**Dataset content**
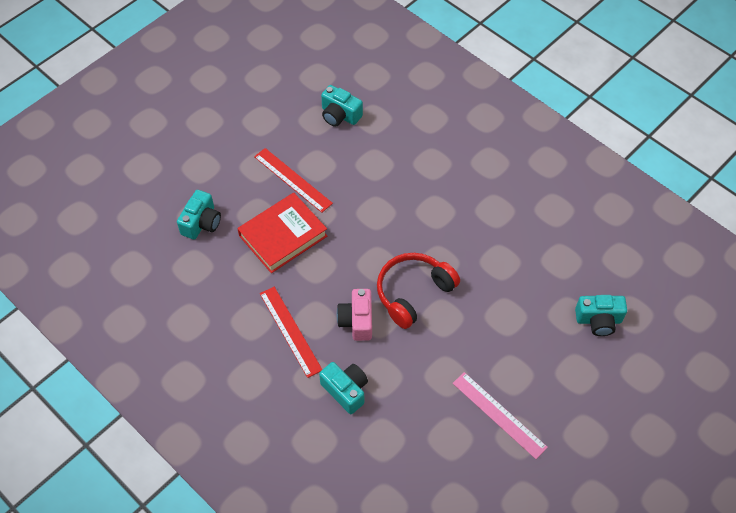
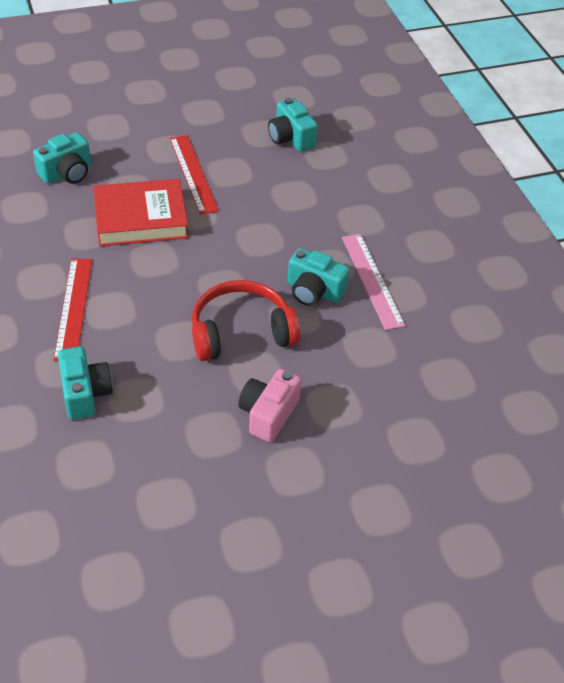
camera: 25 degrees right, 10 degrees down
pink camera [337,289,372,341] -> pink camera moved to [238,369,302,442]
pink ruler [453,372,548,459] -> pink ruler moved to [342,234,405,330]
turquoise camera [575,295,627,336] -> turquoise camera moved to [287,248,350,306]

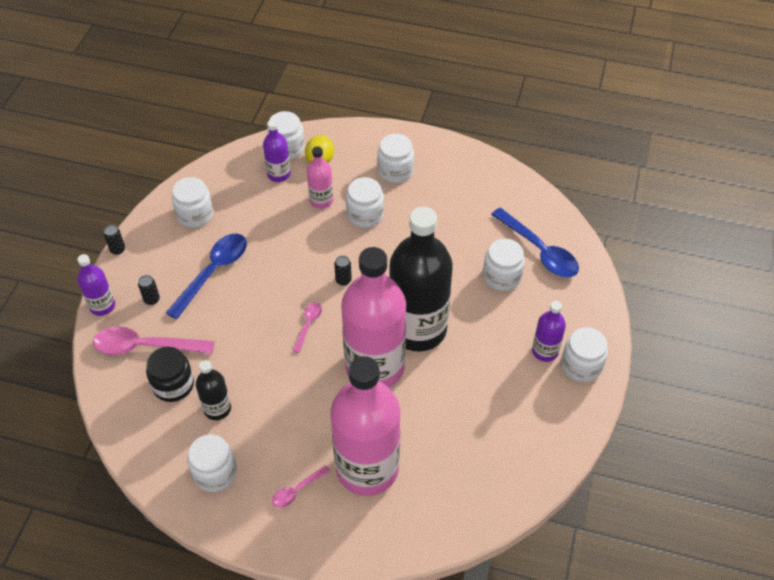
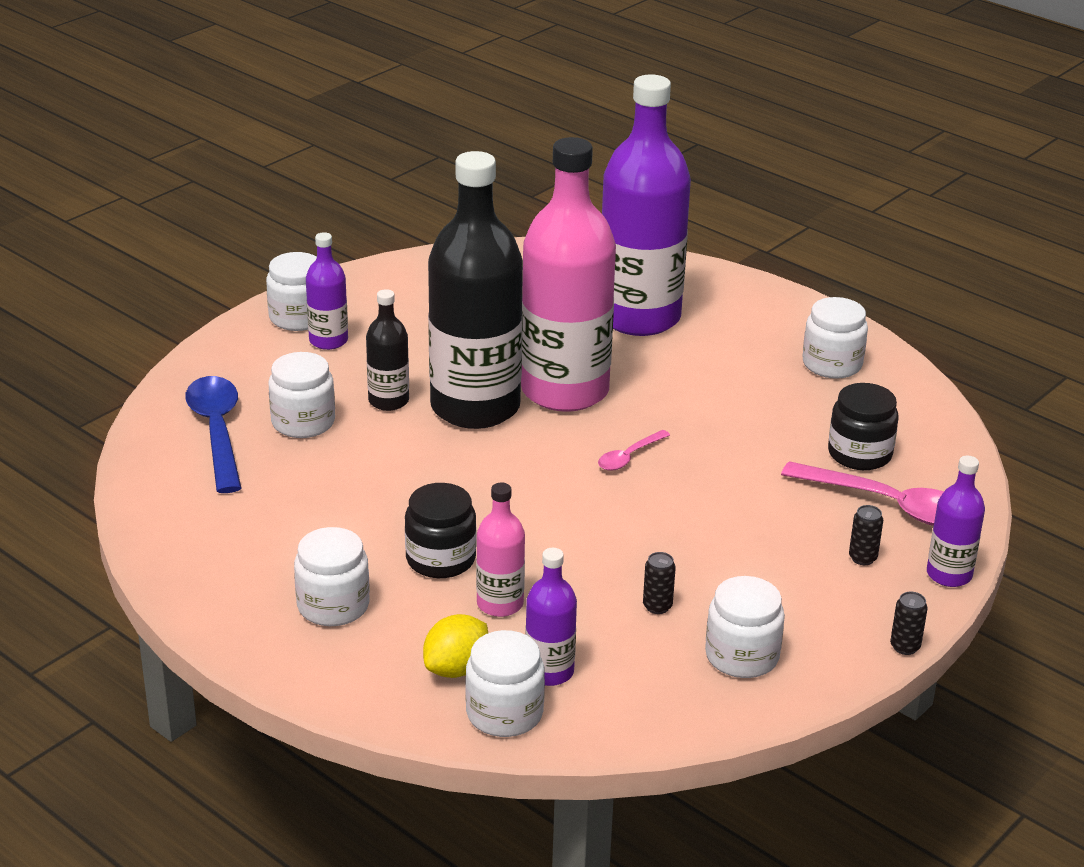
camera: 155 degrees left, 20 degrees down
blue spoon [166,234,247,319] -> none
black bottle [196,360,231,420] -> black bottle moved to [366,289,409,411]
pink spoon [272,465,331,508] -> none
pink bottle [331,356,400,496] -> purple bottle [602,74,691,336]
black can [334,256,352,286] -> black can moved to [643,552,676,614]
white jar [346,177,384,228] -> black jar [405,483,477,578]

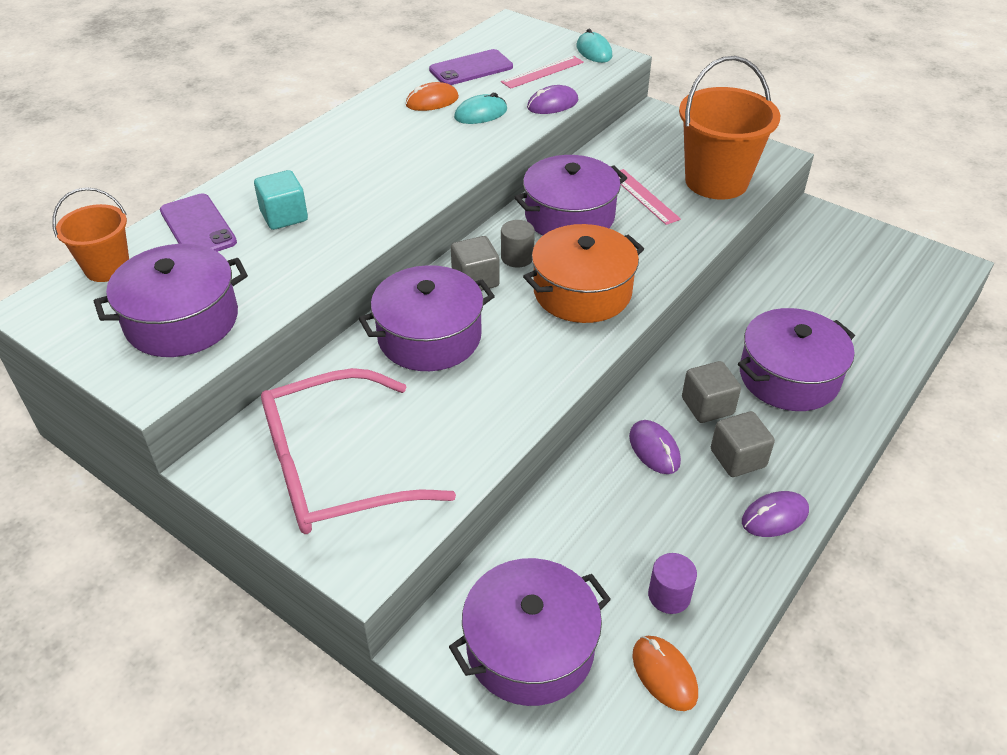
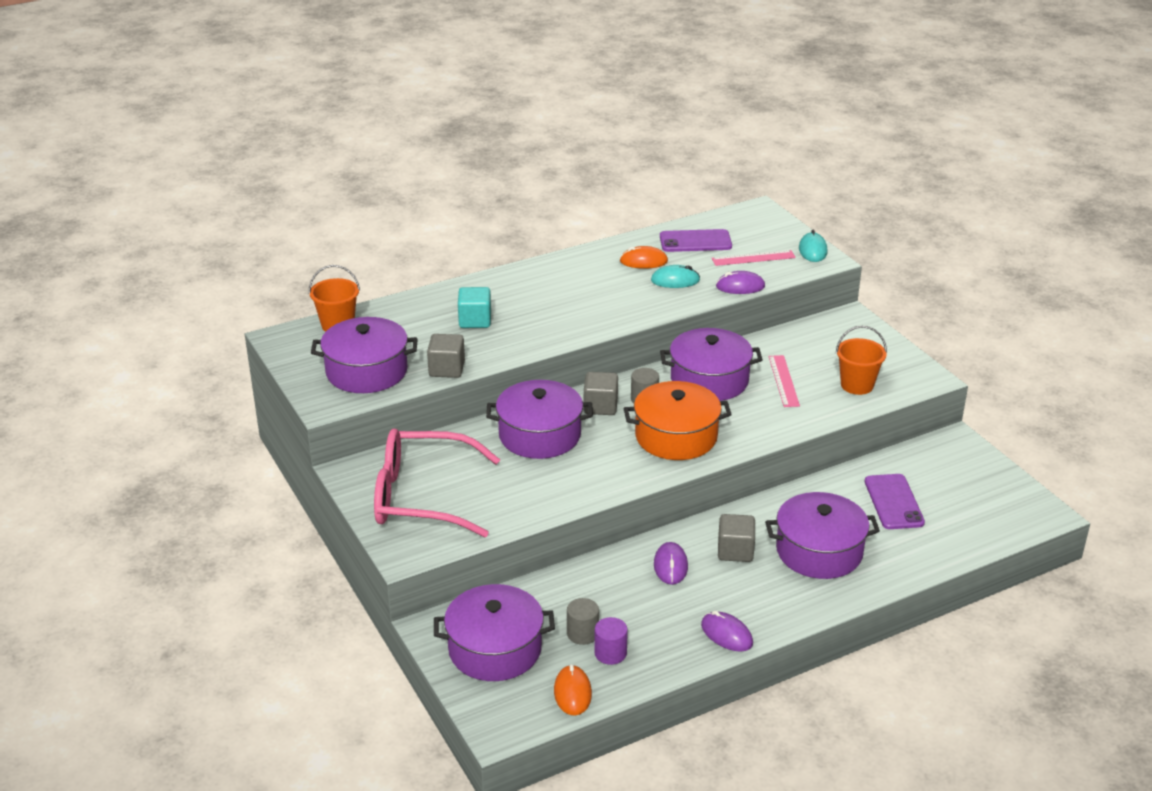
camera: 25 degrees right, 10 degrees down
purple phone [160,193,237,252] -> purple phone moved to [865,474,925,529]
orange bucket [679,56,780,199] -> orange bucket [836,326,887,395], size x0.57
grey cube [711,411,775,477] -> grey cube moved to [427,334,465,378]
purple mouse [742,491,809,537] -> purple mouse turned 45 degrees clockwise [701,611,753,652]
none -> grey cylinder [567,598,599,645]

**Description of the task**
Return all lines from the data above with "degrees" in them.

**Result below**
camera: 25 degrees right, 10 degrees down
camera: 155 degrees left, 20 degrees down
camera: 25 degrees right, 10 degrees down
purple mouse [742,491,809,537] -> purple mouse turned 45 degrees clockwise [701,611,753,652]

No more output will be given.